> [WORK TO BE COMPLETED]
Quote the lines of the data below verbatim, beginning at the line that contains "orange fish: 3 -> 2" and ending at the last line, both included, and excluding pictures.

───── DATA RECORDS

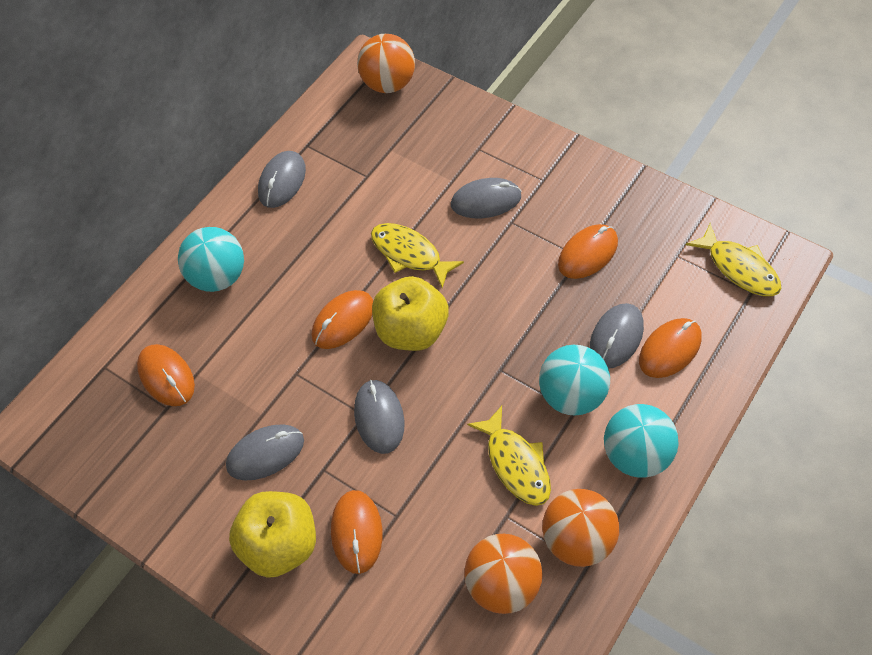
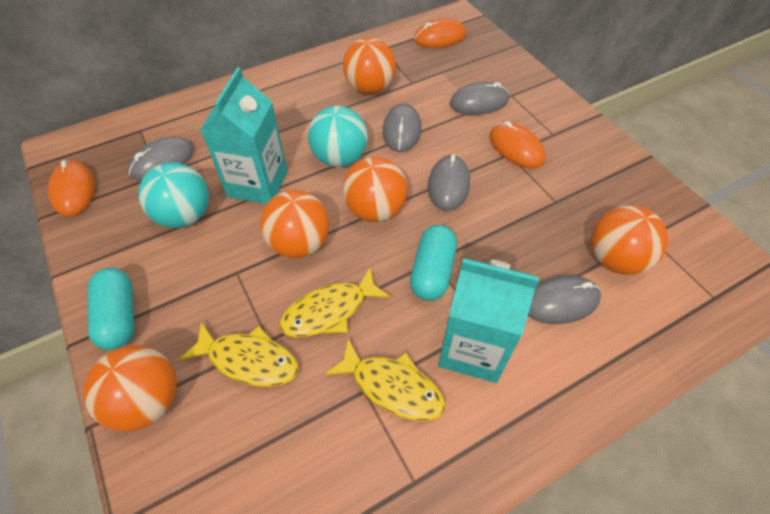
orange ball: 3 -> 5
orange mouse: 5 -> 3
turquoise ball: 3 -> 2
turquoise capsule: 0 -> 2
turquoise carton: 0 -> 2
yellow apple: 2 -> 0

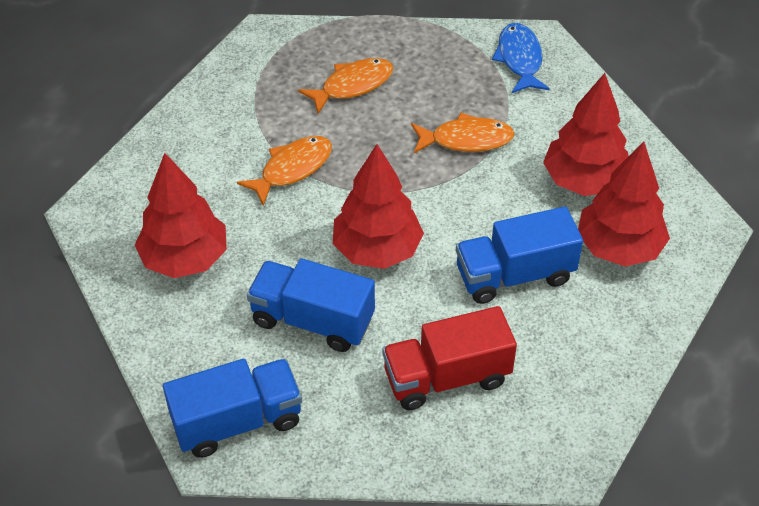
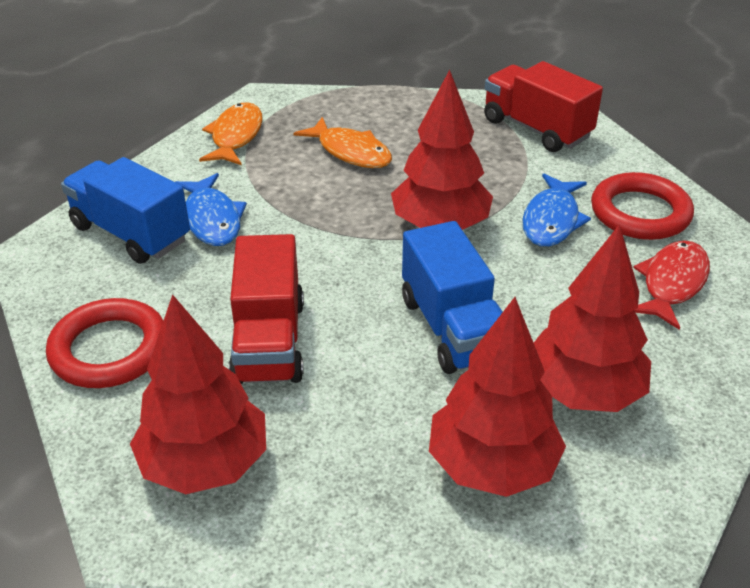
blue fish: 1 -> 2
blue truck: 3 -> 2
orange fish: 3 -> 2
red fish: 0 -> 1
red ring: 0 -> 2
red truck: 1 -> 2

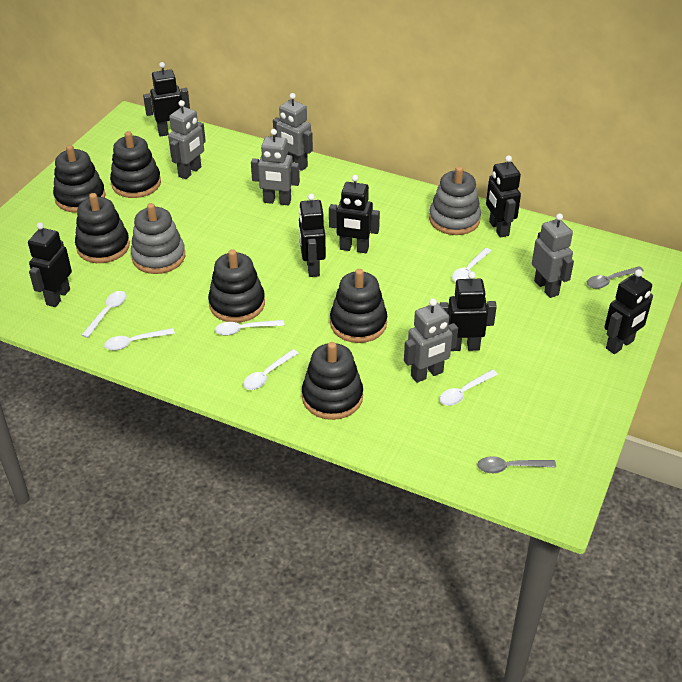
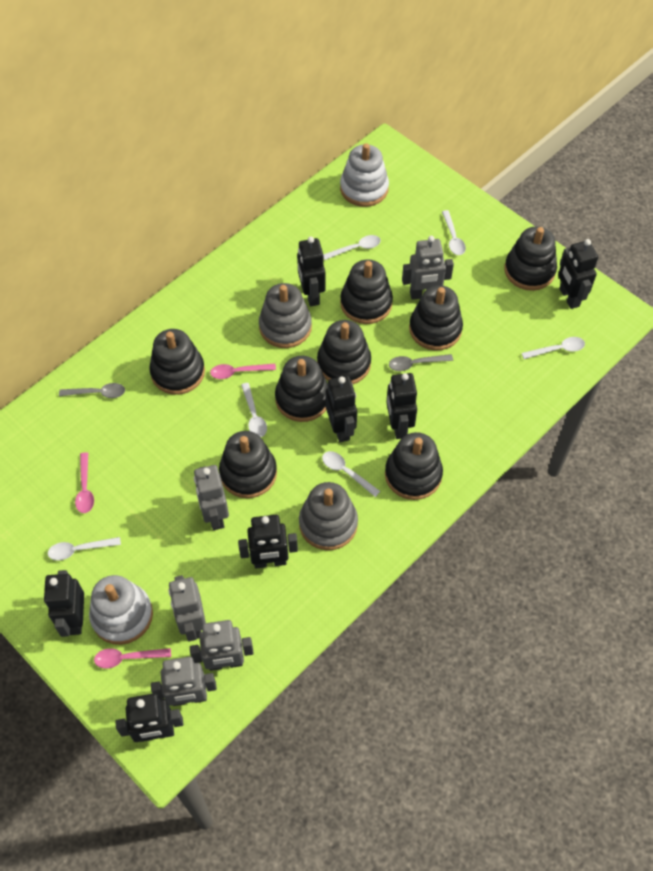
black stacking toy: 6 -> 8
pink spoon: 0 -> 3
white stacking toy: 0 -> 2

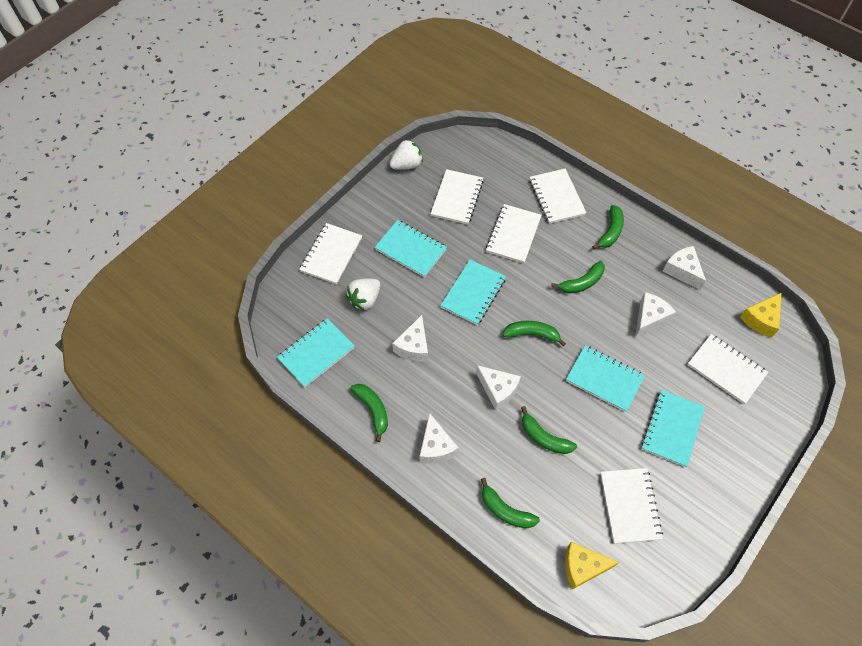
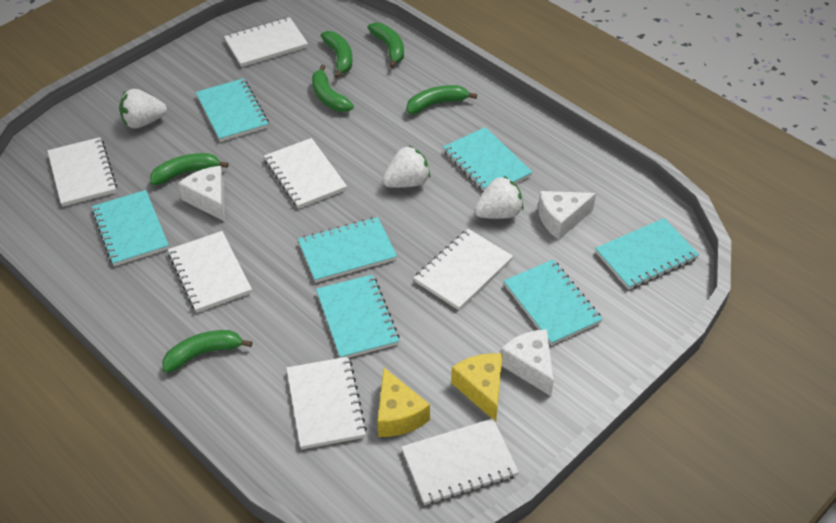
turquoise notebook: 5 -> 7
white cheese: 5 -> 3
white notebook: 6 -> 7
white strawberry: 2 -> 3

──────────

> [ANSWER TO THE PROBLEM]
orange fish: 3 -> 2
red fish: 0 -> 1
red ring: 0 -> 2
red truck: 1 -> 2

black stacking toy: 6 -> 8
pink spoon: 0 -> 3
white stacking toy: 0 -> 2

turquoise notebook: 5 -> 7
white cheese: 5 -> 3
white notebook: 6 -> 7
white strawberry: 2 -> 3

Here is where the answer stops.